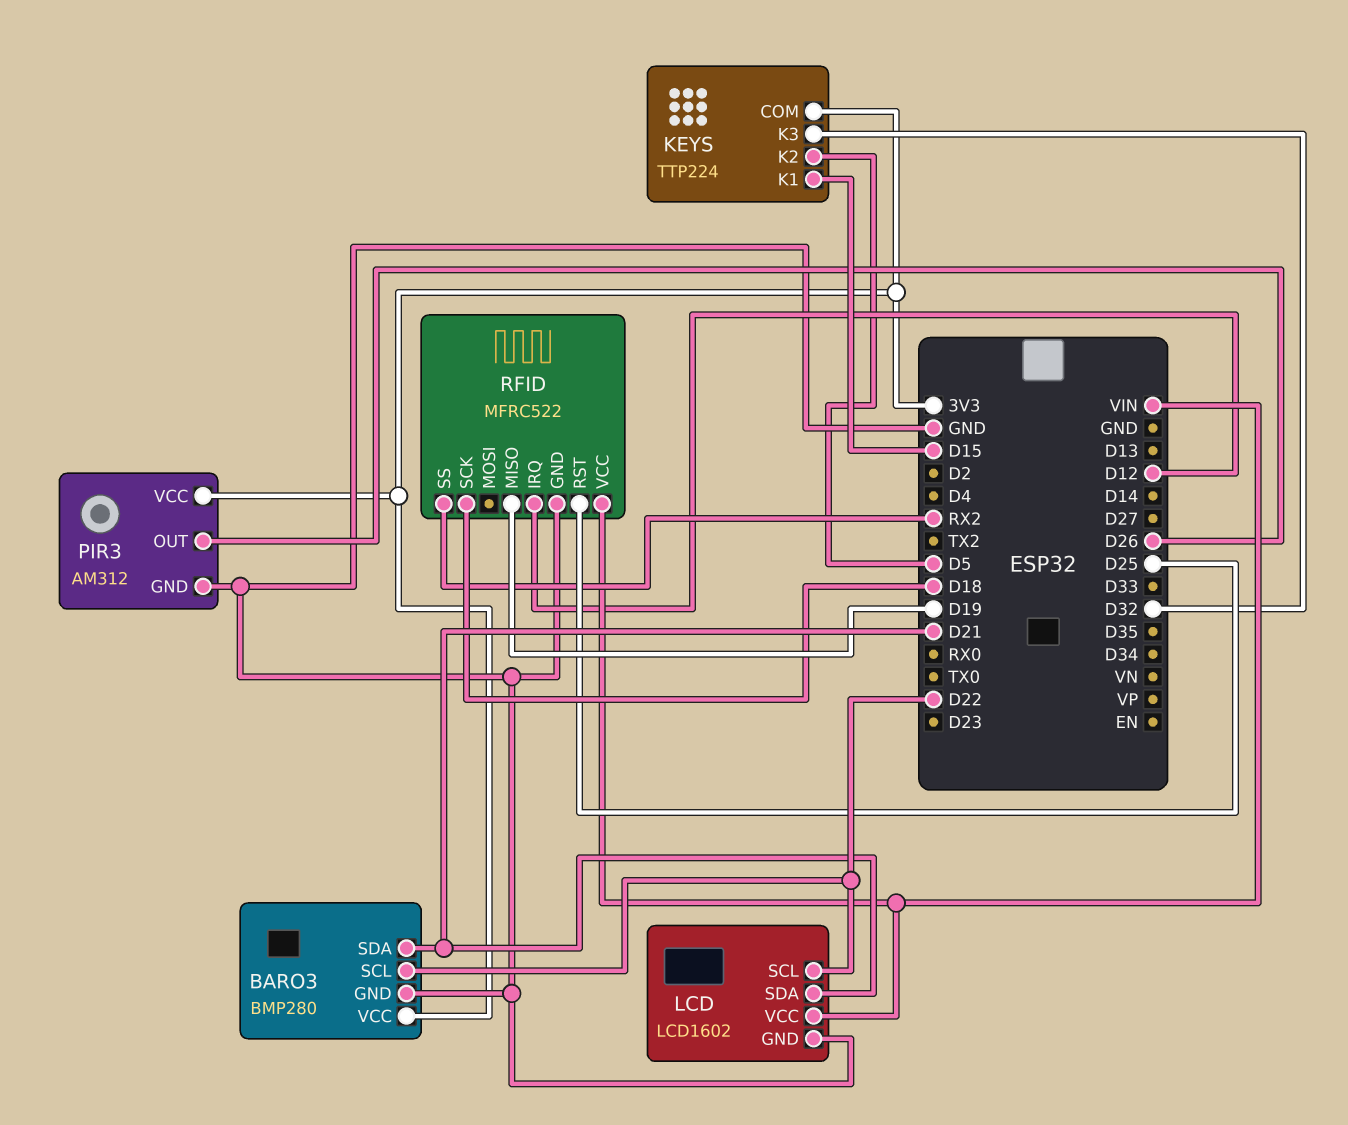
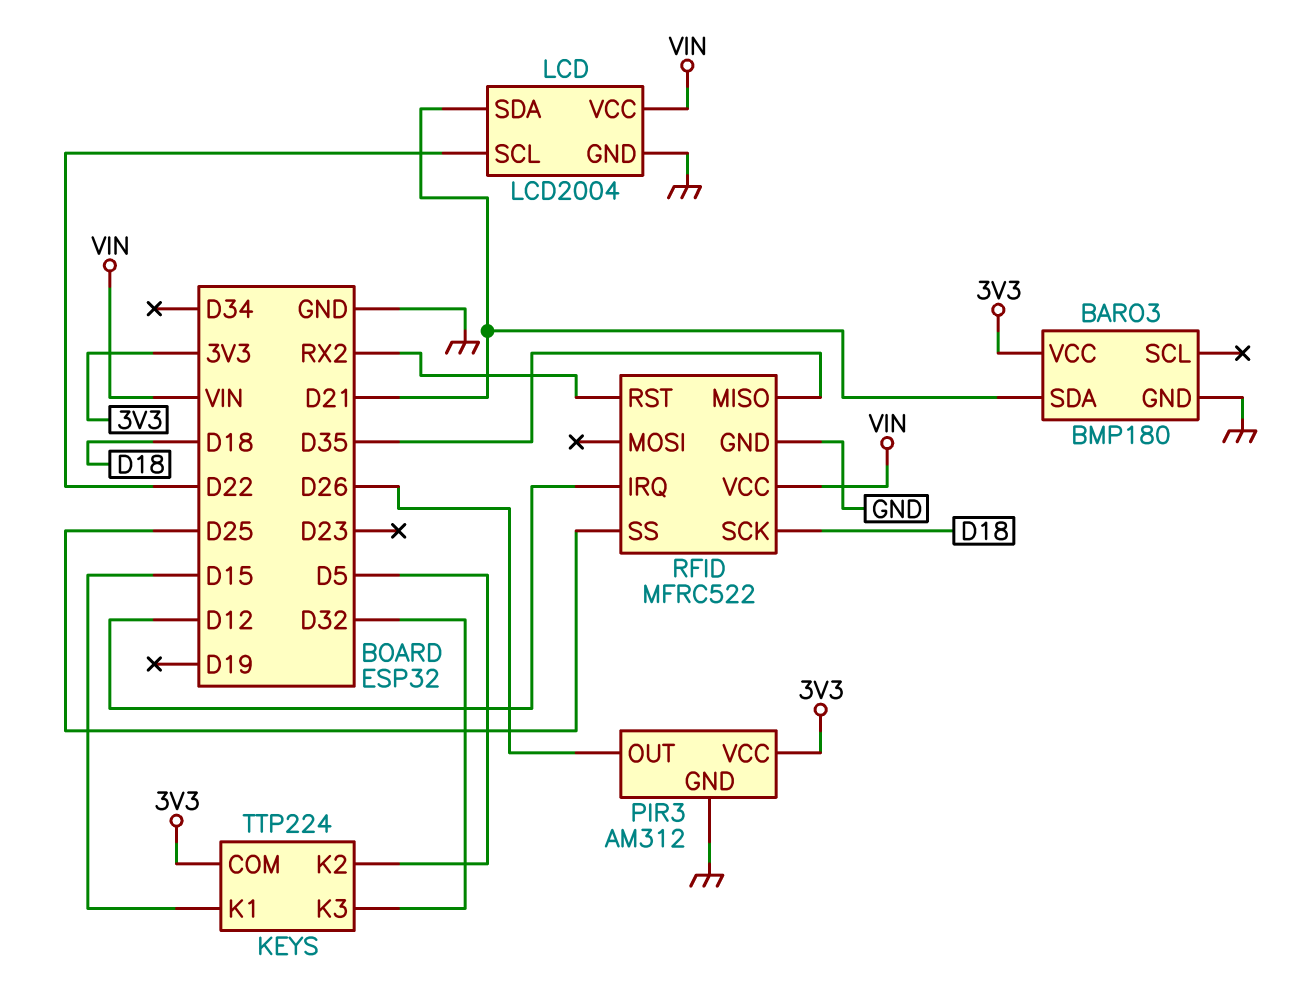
BARO3: BMP280 -> BMP180
BARO3 pin SCL: D22 -> none
LCD: LCD1602 -> LCD2004
RFID pin MISO: D19 -> D35
RFID pin RST: D25 -> RX2
RFID pin SS: RX2 -> D25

--------------------

What you will do: Please print all the lines above exactly as given and leave out every picture.

Task response:
BARO3: BMP280 -> BMP180
BARO3 pin SCL: D22 -> none
LCD: LCD1602 -> LCD2004
RFID pin MISO: D19 -> D35
RFID pin RST: D25 -> RX2
RFID pin SS: RX2 -> D25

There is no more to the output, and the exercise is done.